The entries below contain a line with "rosy jam jar [446, 174, 508, 256] -> none" and a line with "golden root vegetable [350, 286, 446, 308]". Quote exactly those two lines and all lines between them.

- _DATA FOR REVIEW_
···

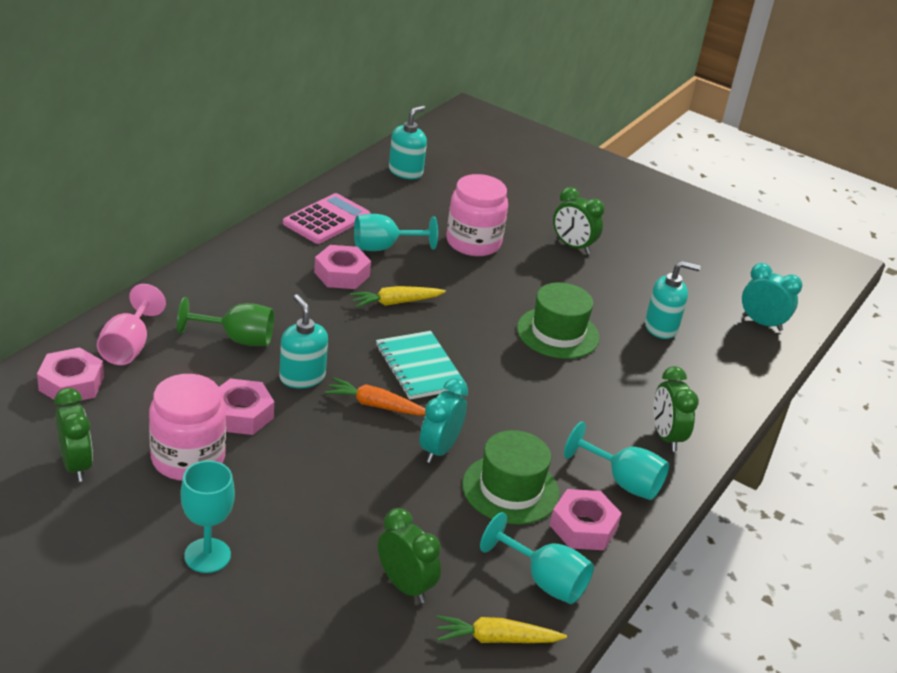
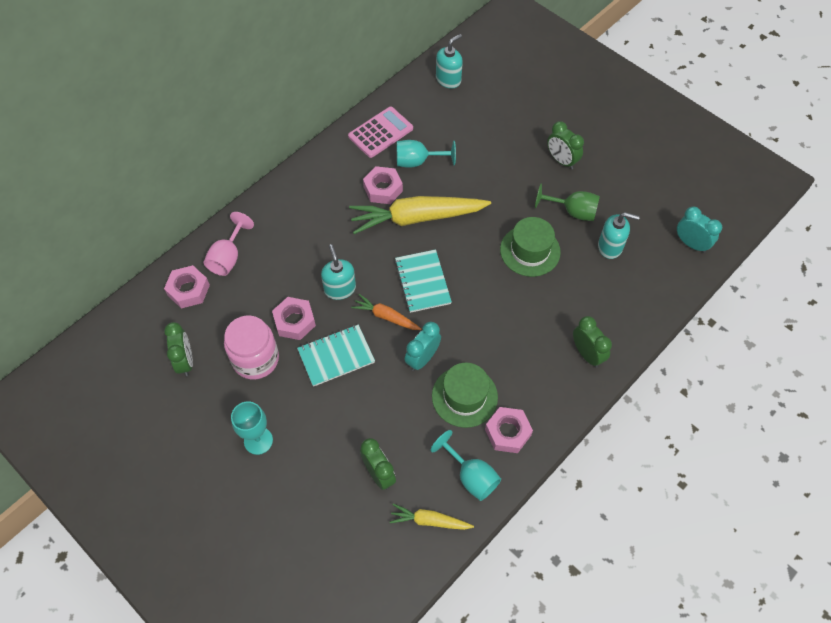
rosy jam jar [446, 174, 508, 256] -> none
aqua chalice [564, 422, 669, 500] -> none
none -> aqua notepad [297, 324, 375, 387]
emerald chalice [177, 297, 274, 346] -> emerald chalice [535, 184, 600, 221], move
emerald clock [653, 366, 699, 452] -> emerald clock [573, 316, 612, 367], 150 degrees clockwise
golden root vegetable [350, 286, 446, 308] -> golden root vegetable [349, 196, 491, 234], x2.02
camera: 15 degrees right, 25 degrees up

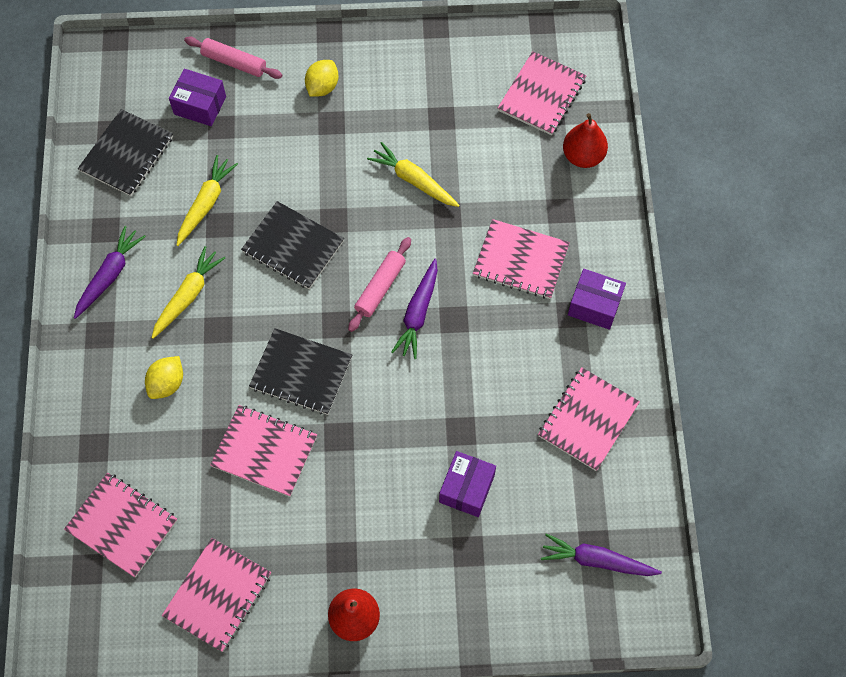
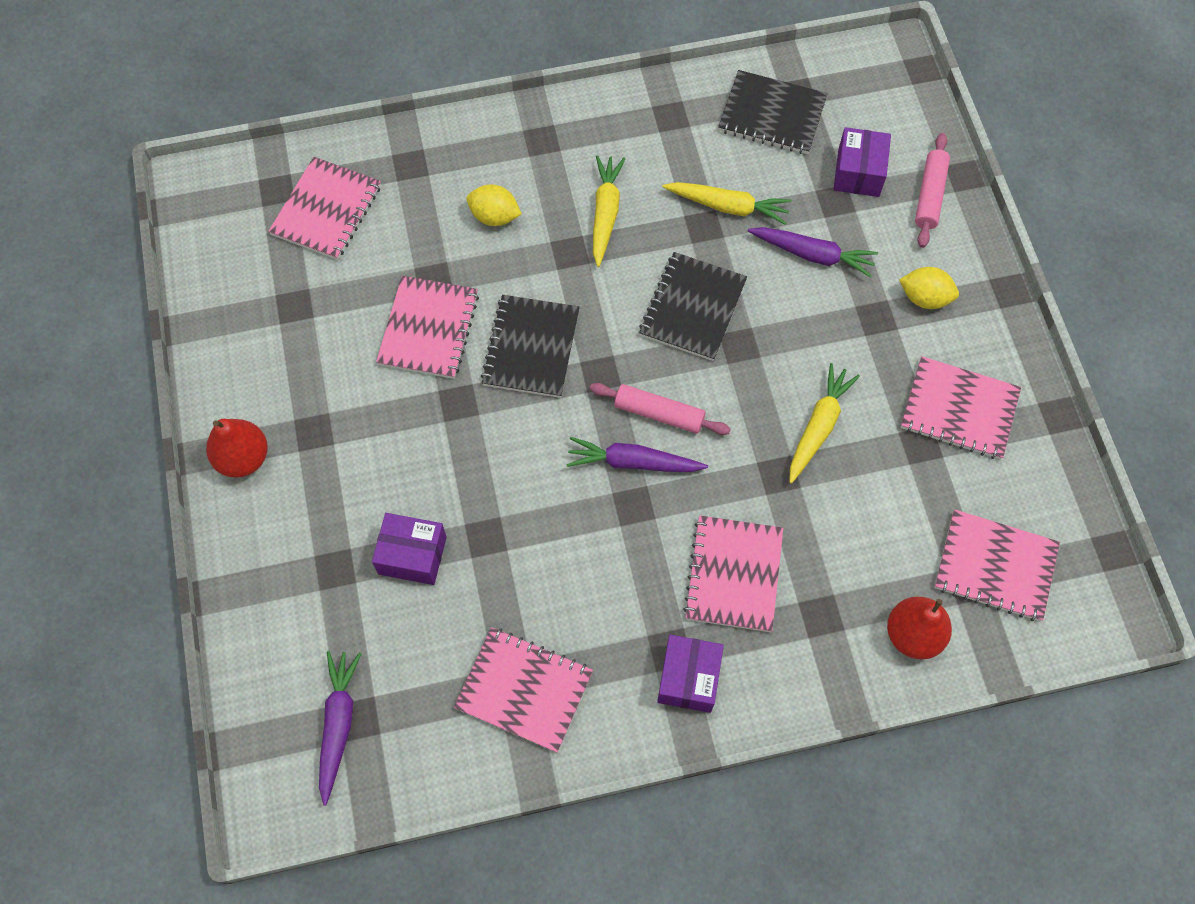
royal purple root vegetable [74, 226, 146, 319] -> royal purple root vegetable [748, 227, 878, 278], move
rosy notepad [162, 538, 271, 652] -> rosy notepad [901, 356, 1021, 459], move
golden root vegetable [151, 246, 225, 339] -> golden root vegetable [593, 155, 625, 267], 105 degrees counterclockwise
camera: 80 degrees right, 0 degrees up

···

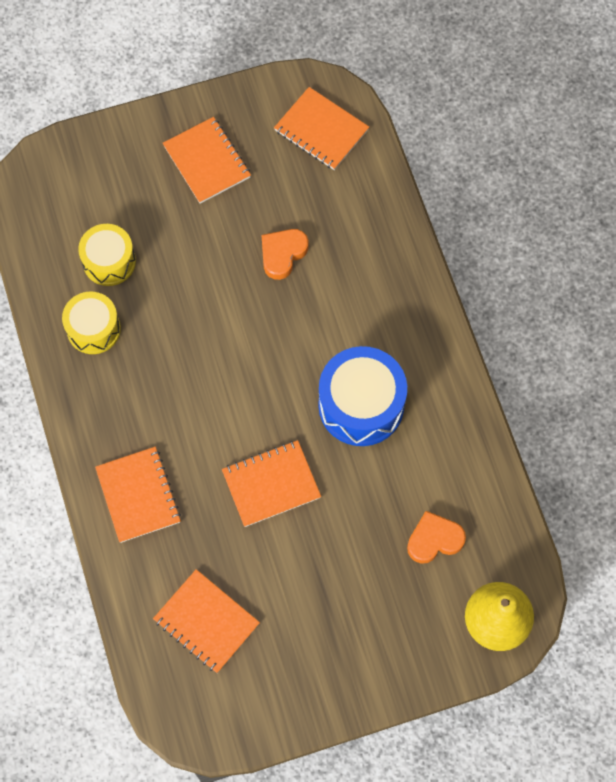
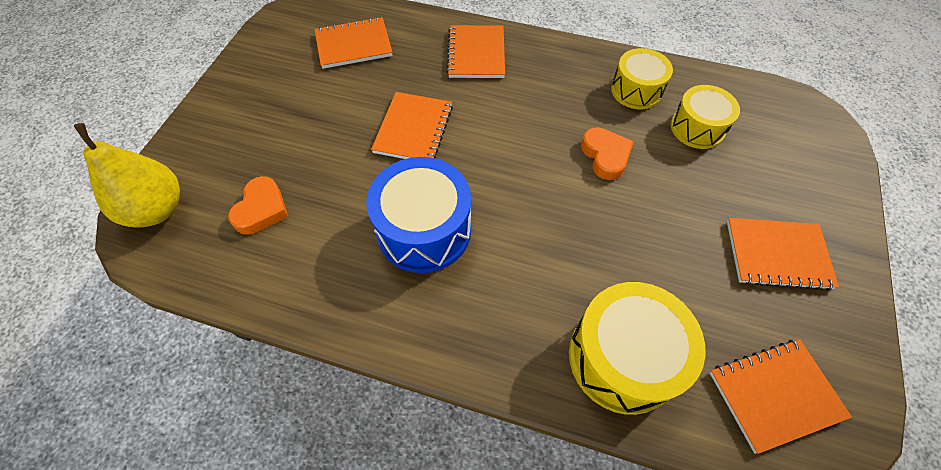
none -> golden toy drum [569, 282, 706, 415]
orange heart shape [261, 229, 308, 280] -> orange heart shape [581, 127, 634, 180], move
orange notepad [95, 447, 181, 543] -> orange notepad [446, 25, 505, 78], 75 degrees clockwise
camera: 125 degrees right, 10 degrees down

···

- _RESULT OF THIS TASK_
rosy jam jar [446, 174, 508, 256] -> none
aqua chalice [564, 422, 669, 500] -> none
none -> aqua notepad [297, 324, 375, 387]
emerald chalice [177, 297, 274, 346] -> emerald chalice [535, 184, 600, 221], move
emerald clock [653, 366, 699, 452] -> emerald clock [573, 316, 612, 367], 150 degrees clockwise
golden root vegetable [350, 286, 446, 308] -> golden root vegetable [349, 196, 491, 234], x2.02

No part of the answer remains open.